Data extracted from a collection

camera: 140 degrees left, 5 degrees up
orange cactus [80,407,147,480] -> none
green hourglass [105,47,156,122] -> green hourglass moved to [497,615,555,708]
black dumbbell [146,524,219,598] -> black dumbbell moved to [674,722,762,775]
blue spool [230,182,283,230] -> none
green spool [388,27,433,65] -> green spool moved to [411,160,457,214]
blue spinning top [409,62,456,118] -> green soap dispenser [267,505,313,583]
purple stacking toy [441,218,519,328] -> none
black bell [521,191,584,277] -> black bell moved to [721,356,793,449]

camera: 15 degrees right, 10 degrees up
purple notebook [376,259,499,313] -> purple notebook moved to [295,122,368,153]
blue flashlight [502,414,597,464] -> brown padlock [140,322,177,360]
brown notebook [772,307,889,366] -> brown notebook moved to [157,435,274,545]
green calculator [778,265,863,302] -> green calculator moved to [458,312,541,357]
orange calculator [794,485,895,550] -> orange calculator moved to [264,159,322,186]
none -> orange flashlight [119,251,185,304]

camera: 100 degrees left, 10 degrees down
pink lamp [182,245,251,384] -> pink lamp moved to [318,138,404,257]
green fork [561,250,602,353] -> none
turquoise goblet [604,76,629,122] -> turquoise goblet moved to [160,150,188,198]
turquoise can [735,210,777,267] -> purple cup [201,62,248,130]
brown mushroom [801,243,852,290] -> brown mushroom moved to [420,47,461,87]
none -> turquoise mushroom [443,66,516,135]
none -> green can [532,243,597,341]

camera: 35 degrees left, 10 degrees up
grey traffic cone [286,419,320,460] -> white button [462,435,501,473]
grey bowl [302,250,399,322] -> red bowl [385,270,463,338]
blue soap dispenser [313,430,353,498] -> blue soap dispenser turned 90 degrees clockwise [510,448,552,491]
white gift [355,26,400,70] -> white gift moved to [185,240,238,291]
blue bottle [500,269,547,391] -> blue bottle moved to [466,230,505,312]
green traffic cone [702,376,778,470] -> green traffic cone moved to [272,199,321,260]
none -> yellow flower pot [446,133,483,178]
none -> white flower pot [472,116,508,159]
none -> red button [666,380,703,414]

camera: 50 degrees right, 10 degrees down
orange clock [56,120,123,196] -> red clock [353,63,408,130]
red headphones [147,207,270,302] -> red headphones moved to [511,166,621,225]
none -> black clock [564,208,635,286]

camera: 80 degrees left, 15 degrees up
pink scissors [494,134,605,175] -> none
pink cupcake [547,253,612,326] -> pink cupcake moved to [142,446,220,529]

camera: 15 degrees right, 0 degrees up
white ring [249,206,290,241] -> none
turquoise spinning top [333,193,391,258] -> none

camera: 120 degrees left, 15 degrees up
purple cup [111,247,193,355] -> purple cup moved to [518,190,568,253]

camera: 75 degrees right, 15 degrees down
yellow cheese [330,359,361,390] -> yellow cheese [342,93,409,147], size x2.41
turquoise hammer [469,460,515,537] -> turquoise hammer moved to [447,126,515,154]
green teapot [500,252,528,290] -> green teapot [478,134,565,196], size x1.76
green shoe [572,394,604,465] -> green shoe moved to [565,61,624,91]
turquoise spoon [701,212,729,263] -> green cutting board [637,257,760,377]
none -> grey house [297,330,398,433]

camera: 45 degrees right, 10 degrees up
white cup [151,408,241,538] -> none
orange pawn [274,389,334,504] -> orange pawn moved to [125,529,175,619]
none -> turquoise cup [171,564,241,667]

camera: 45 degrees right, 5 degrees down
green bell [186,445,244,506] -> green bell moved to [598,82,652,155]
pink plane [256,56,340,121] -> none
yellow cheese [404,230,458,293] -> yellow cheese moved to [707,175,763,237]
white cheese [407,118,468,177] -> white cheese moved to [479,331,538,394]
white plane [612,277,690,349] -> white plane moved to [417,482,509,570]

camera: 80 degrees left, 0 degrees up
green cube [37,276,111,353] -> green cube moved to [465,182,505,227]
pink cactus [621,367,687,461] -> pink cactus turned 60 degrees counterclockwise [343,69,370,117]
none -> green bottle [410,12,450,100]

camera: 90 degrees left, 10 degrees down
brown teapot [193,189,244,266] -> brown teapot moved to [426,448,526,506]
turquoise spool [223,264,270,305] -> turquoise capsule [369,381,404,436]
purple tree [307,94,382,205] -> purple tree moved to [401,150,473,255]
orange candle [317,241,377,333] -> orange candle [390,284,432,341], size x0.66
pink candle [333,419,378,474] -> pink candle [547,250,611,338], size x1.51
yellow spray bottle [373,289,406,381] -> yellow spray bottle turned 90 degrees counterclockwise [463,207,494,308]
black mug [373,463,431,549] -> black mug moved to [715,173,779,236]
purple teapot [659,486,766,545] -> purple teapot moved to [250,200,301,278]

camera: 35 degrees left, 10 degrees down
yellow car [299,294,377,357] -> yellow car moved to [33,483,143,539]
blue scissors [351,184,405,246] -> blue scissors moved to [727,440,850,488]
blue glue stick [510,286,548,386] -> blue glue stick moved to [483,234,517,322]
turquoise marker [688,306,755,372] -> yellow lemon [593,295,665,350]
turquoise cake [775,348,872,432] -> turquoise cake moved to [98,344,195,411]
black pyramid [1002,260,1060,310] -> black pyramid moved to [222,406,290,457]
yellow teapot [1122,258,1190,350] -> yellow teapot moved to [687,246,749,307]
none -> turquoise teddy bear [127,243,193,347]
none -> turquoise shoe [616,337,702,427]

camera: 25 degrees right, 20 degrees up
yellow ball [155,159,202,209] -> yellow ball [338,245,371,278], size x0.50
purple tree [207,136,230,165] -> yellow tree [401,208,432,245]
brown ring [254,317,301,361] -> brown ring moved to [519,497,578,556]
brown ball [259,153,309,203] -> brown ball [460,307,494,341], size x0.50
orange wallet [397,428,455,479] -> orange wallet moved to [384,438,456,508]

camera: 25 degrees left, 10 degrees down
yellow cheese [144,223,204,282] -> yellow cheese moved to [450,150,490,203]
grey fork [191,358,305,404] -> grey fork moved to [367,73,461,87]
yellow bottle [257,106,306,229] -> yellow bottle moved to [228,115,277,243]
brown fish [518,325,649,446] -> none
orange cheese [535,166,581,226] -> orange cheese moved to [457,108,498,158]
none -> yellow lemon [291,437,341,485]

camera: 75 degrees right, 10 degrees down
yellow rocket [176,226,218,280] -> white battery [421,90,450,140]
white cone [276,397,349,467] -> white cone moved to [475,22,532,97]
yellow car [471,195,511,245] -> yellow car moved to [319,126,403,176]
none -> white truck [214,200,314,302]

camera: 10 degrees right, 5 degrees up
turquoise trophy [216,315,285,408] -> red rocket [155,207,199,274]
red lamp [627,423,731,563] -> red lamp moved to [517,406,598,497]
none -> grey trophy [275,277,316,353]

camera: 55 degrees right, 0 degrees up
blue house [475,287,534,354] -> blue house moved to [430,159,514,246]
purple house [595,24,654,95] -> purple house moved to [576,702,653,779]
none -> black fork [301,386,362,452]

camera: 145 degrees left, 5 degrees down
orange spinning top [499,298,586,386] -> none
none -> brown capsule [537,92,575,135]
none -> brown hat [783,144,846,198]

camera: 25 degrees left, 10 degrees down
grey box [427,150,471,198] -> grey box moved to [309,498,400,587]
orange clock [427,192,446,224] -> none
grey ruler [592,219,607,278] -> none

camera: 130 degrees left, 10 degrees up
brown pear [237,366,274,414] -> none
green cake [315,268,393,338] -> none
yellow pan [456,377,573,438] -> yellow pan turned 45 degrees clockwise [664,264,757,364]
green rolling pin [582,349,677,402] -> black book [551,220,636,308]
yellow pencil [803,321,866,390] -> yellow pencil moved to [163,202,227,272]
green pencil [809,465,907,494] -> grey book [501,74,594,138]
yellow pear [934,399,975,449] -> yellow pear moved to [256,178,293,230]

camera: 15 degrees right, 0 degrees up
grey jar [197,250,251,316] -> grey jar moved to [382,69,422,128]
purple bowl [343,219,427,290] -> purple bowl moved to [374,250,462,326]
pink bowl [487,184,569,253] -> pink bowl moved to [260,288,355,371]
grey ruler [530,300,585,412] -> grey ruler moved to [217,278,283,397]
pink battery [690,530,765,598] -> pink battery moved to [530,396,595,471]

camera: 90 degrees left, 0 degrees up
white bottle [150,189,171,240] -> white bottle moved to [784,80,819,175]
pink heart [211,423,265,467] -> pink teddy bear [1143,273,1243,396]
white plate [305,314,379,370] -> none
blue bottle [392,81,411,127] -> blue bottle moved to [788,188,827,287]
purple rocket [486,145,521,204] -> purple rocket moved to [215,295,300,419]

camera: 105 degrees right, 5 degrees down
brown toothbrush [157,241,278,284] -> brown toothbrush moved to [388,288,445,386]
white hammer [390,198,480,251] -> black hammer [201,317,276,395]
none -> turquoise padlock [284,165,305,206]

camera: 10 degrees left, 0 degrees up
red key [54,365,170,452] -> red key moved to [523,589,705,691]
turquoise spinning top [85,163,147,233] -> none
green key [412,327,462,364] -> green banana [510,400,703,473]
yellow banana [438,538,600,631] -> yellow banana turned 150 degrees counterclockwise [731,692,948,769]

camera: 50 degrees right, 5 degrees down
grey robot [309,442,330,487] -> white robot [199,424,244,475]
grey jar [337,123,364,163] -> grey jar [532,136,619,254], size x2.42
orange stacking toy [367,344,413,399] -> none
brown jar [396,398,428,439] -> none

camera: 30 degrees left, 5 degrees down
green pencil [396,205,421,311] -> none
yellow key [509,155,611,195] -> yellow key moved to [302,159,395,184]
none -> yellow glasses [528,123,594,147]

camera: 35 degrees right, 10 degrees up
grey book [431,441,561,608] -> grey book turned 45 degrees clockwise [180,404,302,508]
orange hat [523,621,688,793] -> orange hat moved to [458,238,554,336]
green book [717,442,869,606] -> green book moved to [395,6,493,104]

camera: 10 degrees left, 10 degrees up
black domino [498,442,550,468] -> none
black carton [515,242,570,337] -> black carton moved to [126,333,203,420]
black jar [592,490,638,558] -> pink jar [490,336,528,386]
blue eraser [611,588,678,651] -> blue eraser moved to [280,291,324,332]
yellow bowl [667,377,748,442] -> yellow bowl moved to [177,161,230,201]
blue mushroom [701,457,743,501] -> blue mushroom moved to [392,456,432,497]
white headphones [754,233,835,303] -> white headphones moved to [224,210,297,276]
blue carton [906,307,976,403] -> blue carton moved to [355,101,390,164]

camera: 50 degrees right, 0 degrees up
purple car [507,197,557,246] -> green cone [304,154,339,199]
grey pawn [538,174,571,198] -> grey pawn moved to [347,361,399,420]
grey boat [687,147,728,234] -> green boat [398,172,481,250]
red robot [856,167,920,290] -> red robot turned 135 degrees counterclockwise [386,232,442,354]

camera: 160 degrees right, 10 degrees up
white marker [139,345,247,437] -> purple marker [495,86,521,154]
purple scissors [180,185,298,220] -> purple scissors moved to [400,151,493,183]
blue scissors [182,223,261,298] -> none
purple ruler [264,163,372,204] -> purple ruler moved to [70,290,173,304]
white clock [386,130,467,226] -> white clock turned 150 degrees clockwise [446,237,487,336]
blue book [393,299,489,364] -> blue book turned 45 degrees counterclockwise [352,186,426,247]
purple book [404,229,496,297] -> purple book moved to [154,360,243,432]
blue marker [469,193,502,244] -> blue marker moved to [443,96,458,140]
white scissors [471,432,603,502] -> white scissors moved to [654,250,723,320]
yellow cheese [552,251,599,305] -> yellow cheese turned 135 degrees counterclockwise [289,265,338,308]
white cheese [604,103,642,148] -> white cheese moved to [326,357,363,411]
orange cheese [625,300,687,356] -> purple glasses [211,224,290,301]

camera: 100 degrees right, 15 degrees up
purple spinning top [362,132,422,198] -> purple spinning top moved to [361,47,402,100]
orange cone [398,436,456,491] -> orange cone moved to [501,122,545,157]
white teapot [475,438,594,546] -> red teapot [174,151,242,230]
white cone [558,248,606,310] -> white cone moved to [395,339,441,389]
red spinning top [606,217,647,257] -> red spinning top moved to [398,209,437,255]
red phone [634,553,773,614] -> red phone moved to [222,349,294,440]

__Instruction__: In the data above, find each line that uses the string "mushroom". Copy it.

__Answer box__:
brown mushroom [801,243,852,290] -> brown mushroom moved to [420,47,461,87]
none -> turquoise mushroom [443,66,516,135]
blue mushroom [701,457,743,501] -> blue mushroom moved to [392,456,432,497]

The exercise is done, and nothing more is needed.